Records for the exercise
* * *

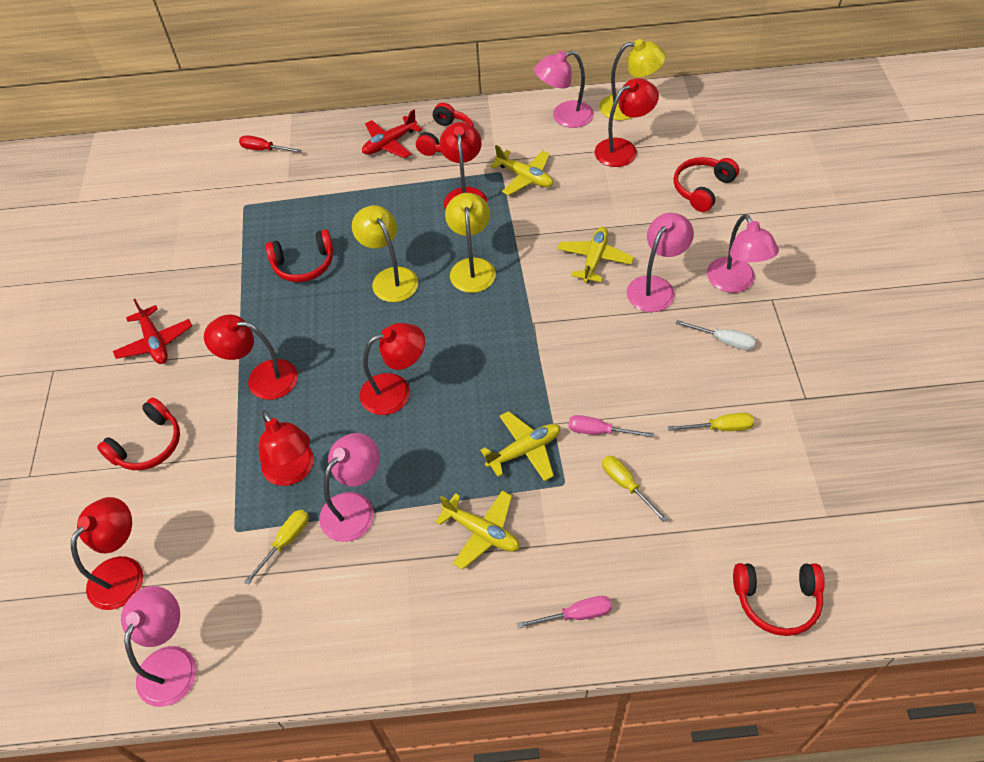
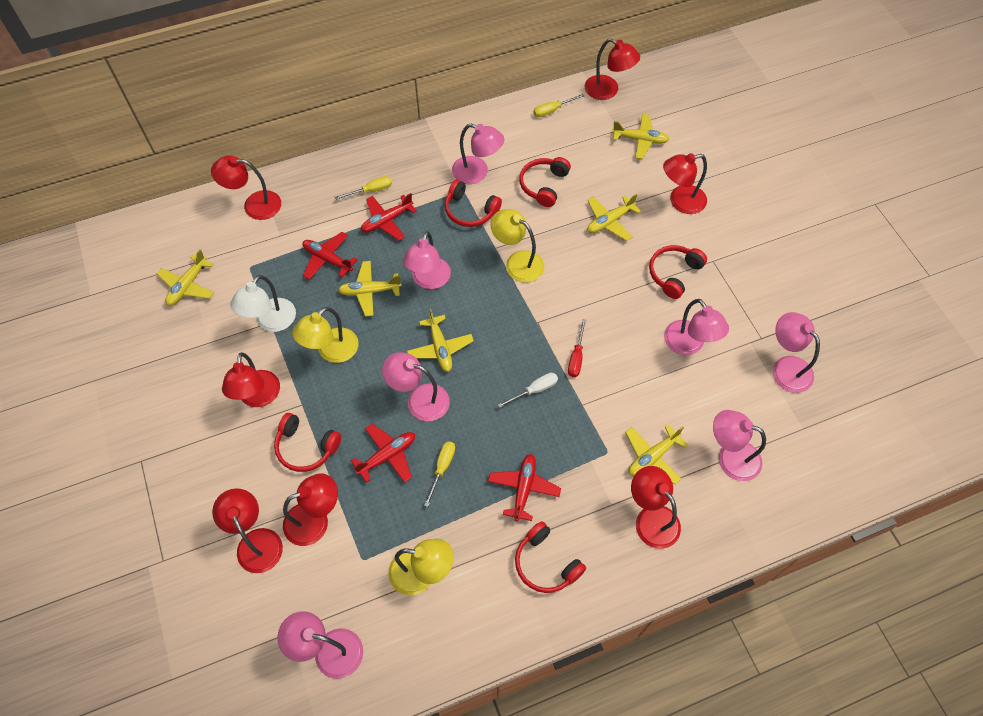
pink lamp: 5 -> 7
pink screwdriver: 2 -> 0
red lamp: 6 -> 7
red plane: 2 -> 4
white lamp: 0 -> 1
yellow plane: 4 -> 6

* * *

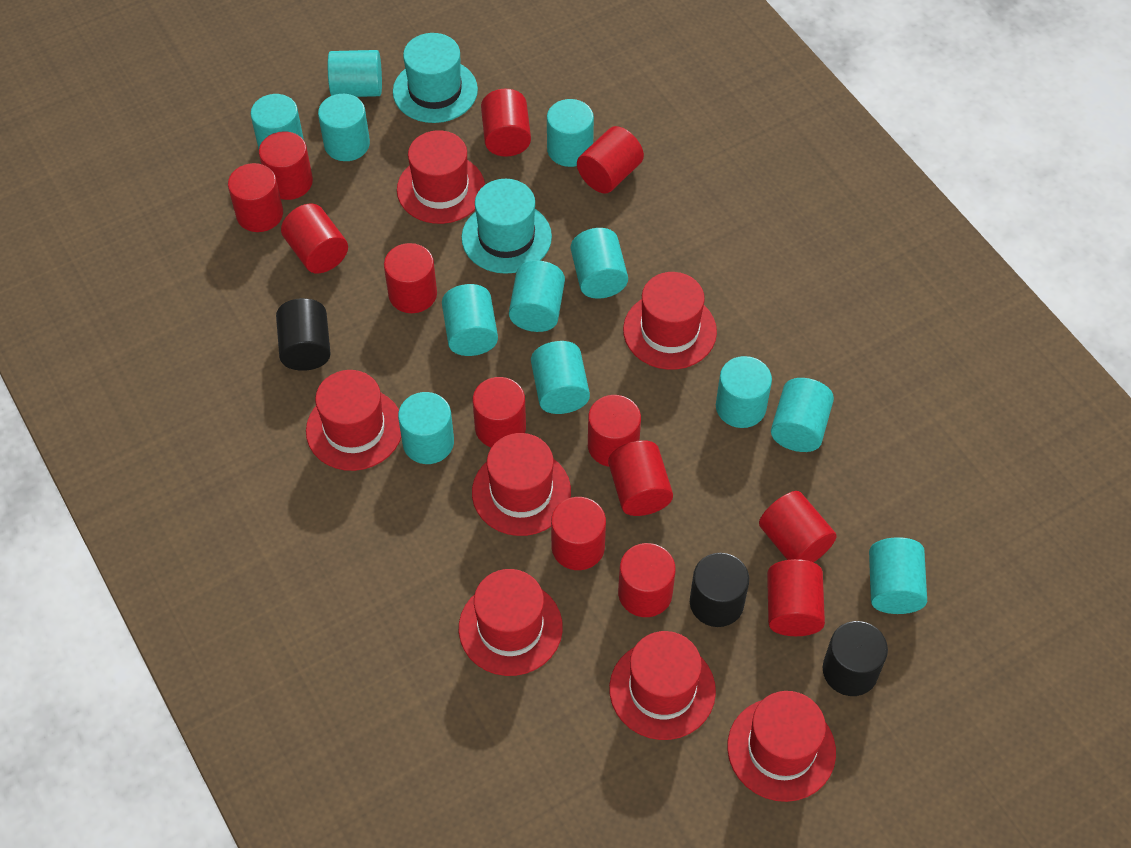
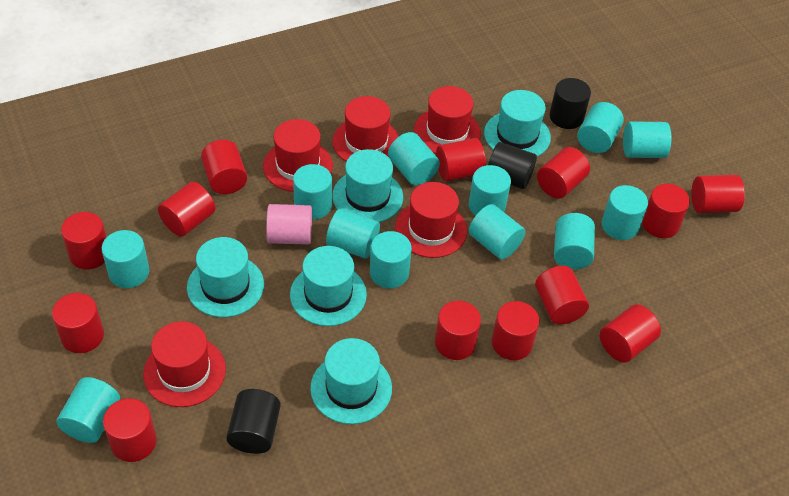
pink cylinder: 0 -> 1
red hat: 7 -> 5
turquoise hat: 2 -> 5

* * *

Return word for word the lines above from the line with "pink lamp: 5 -> 7" to the line with "yellow plane: 4 -> 6", including both and leaving out all others.

Response box
pink lamp: 5 -> 7
pink screwdriver: 2 -> 0
red lamp: 6 -> 7
red plane: 2 -> 4
white lamp: 0 -> 1
yellow plane: 4 -> 6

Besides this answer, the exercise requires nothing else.